→ **ASSIGNED TASK**: Would you reproduce the data below exactly, please, leaving out its images?

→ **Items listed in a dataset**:
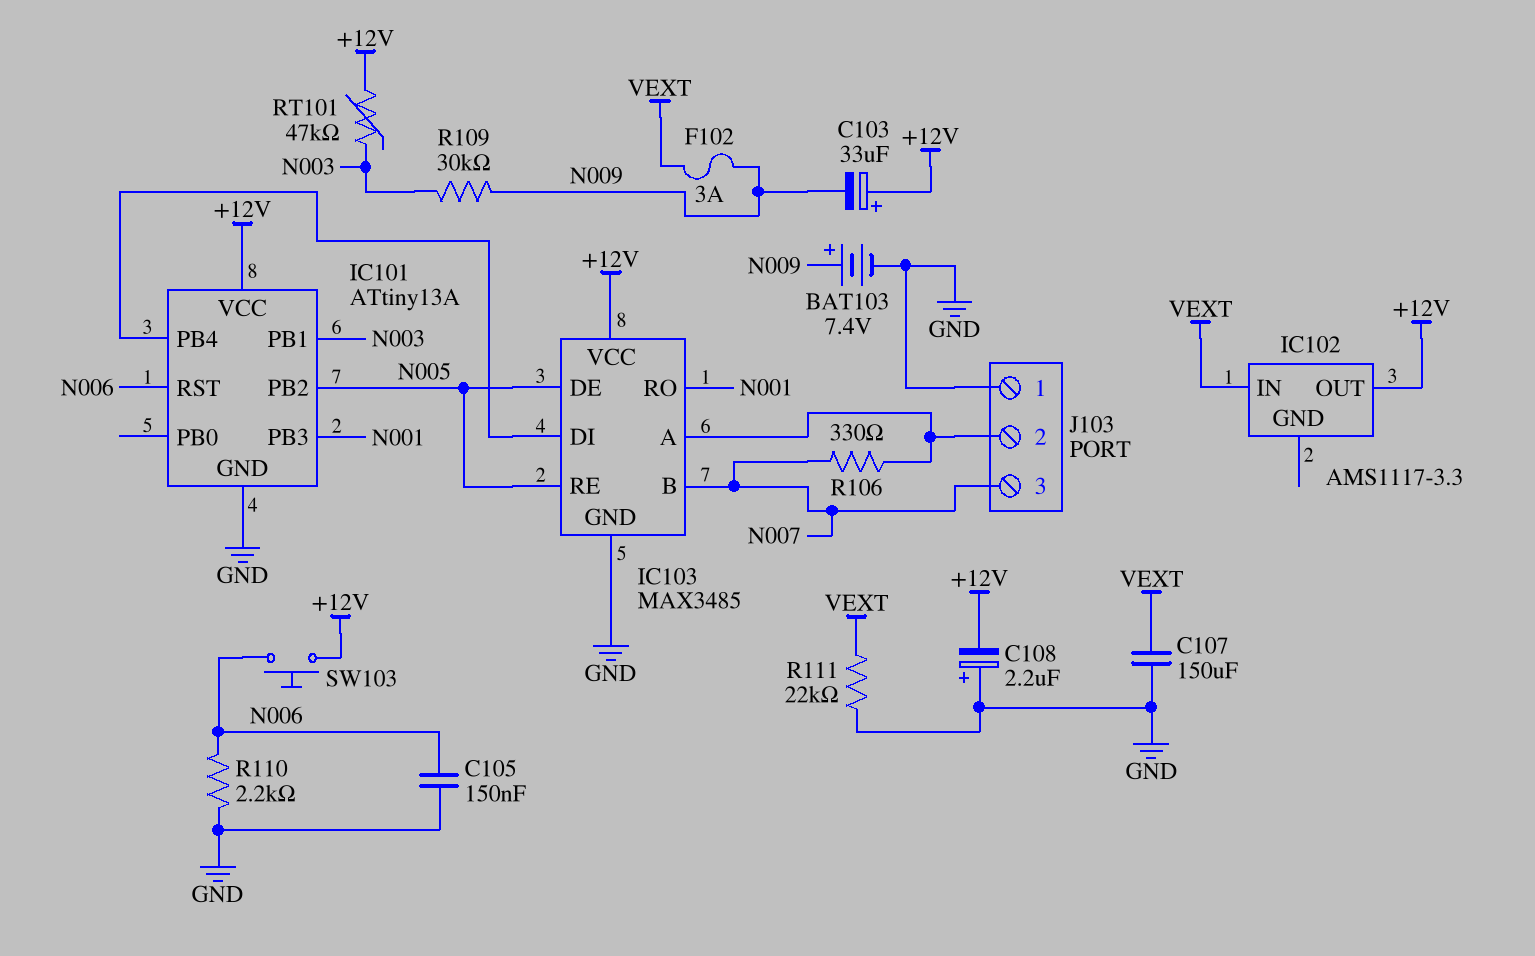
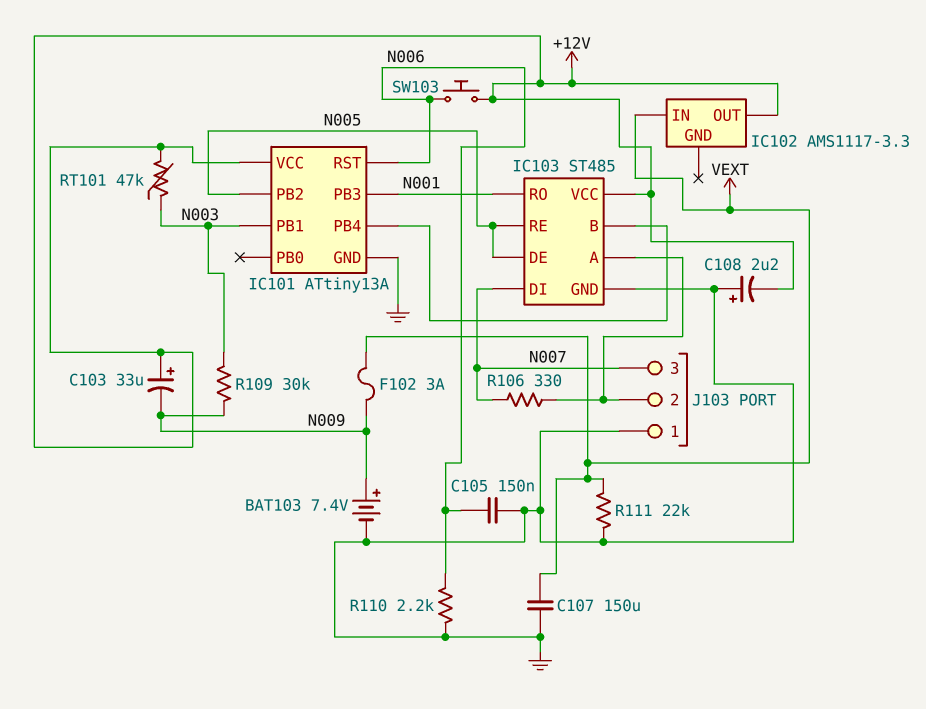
IC103: MAX3485 -> ST485
IC103 pin B: N007 -> IC101/PB4
IC103 pin DI: IC101/PB4 -> N007

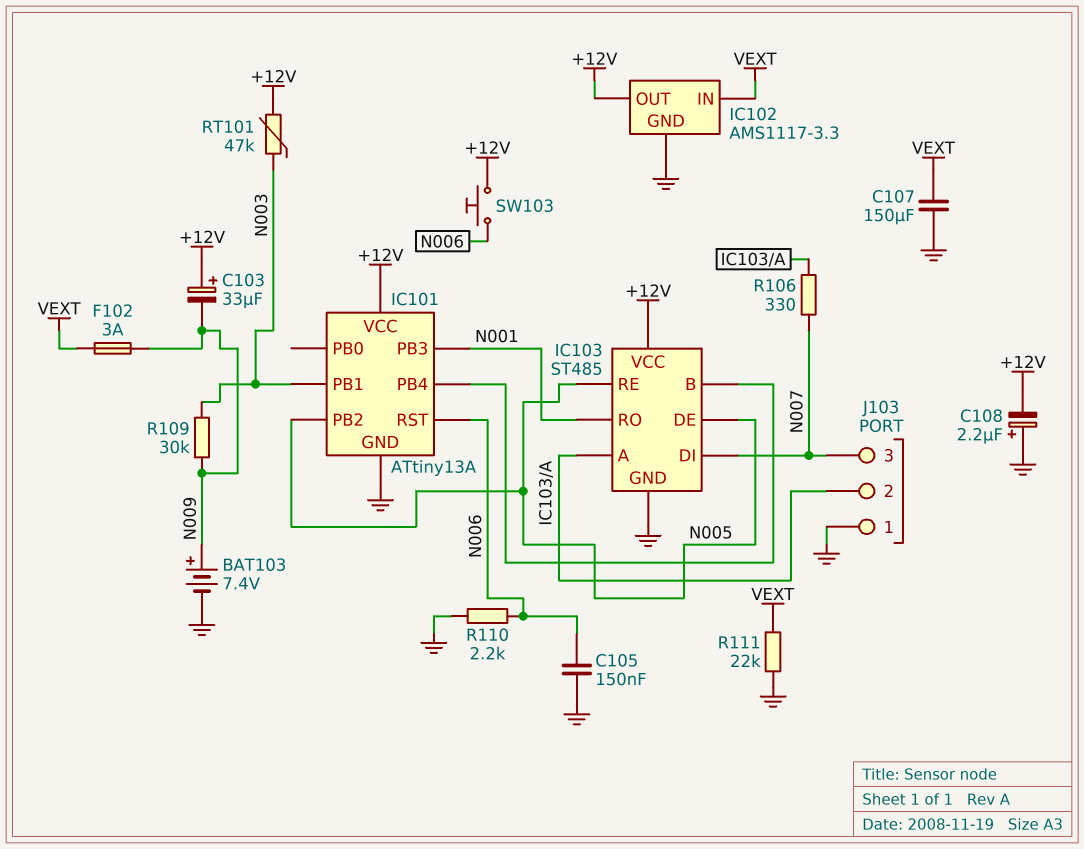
IC102 pin GND: none -> GND

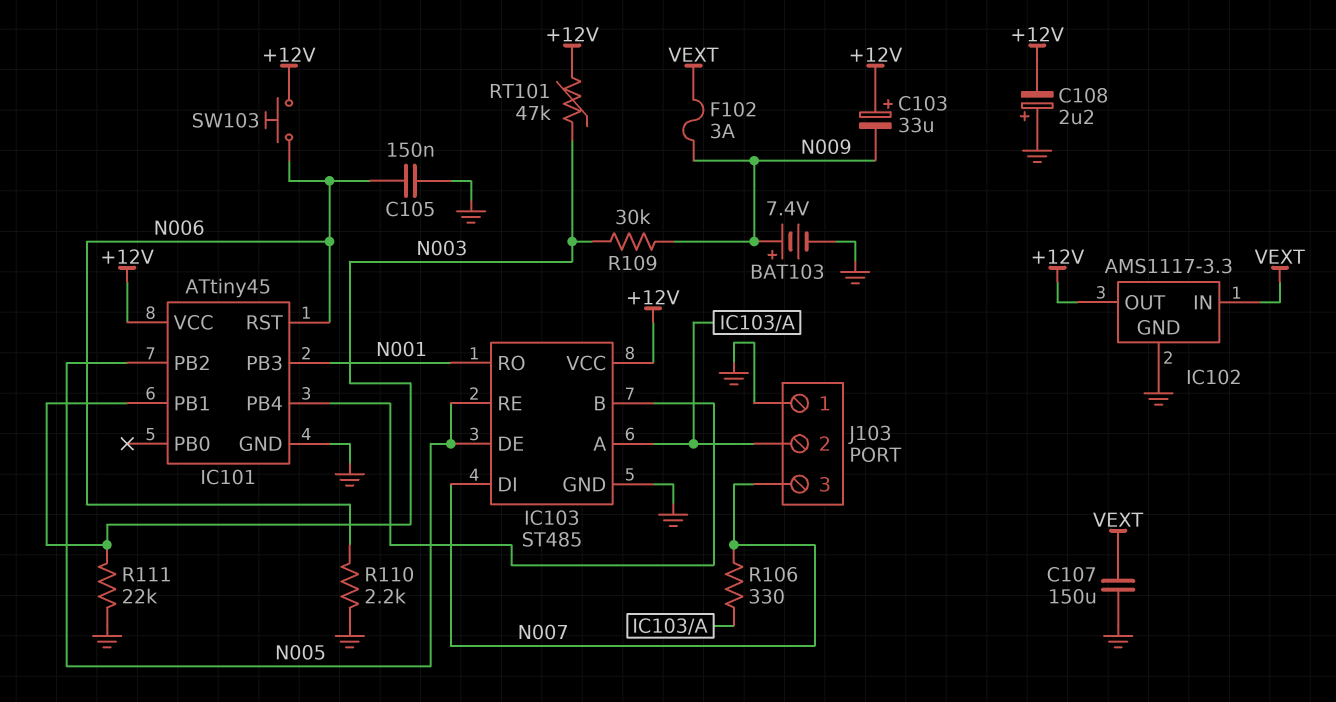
IC101: ATtiny13A -> ATtiny45
R111: 22k (GND, VEXT) -> 22k (GND, N003)

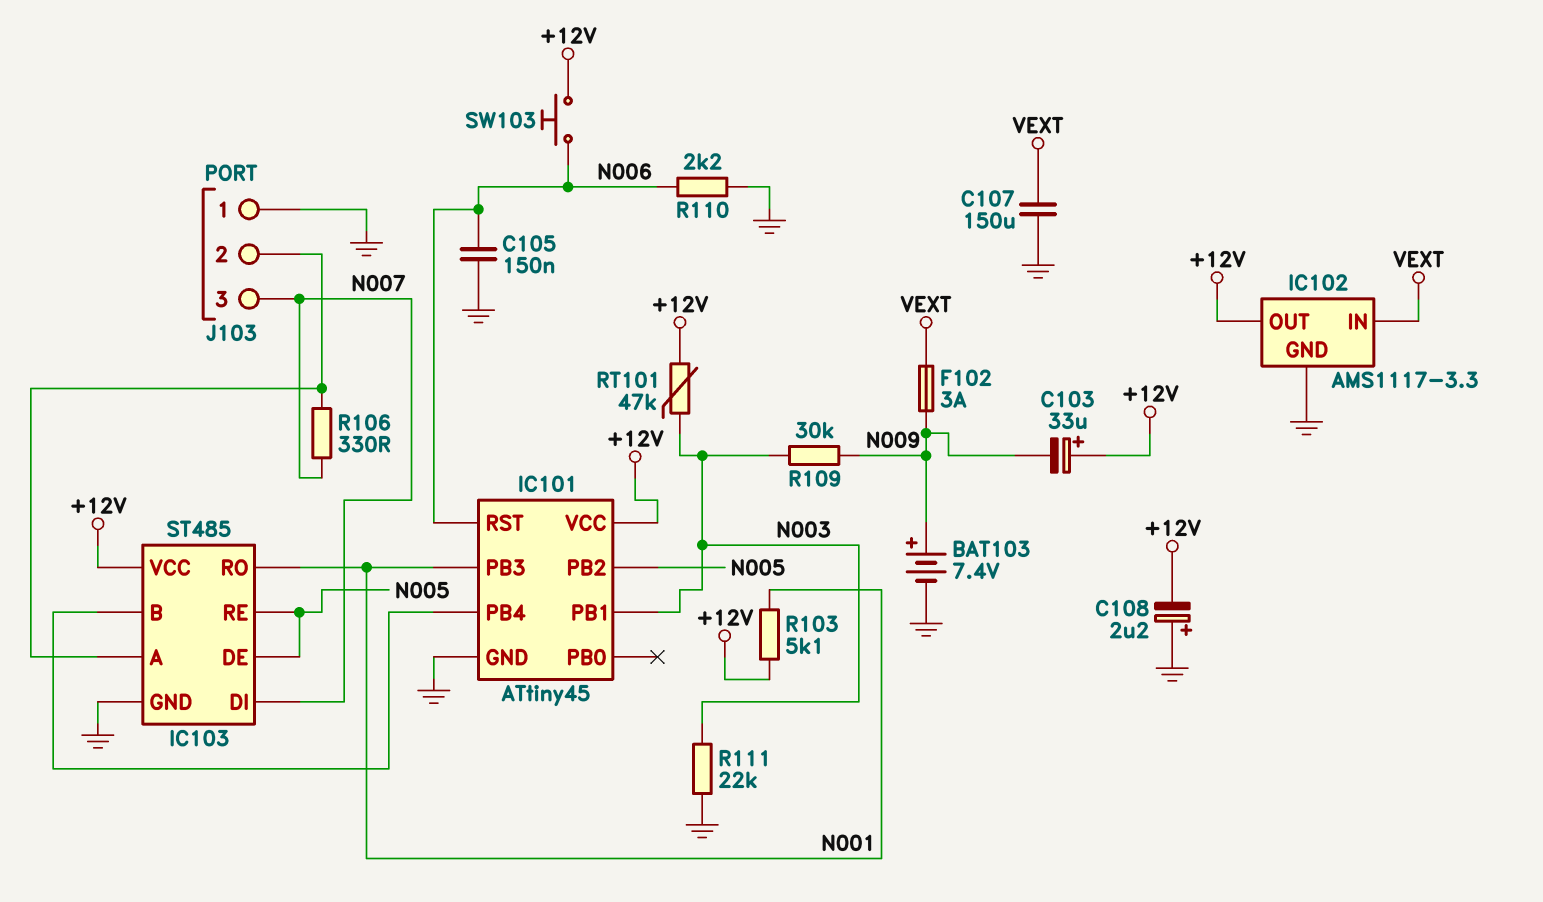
R103: none -> 5.1k (+12V, N001)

→ **THE COMPLETED TASK**:
IC103: MAX3485 -> ST485
IC103 pin B: N007 -> IC101/PB4
IC103 pin DI: IC101/PB4 -> N007

IC102 pin GND: none -> GND

IC101: ATtiny13A -> ATtiny45
R111: 22k (GND, VEXT) -> 22k (GND, N003)

R103: none -> 5.1k (+12V, N001)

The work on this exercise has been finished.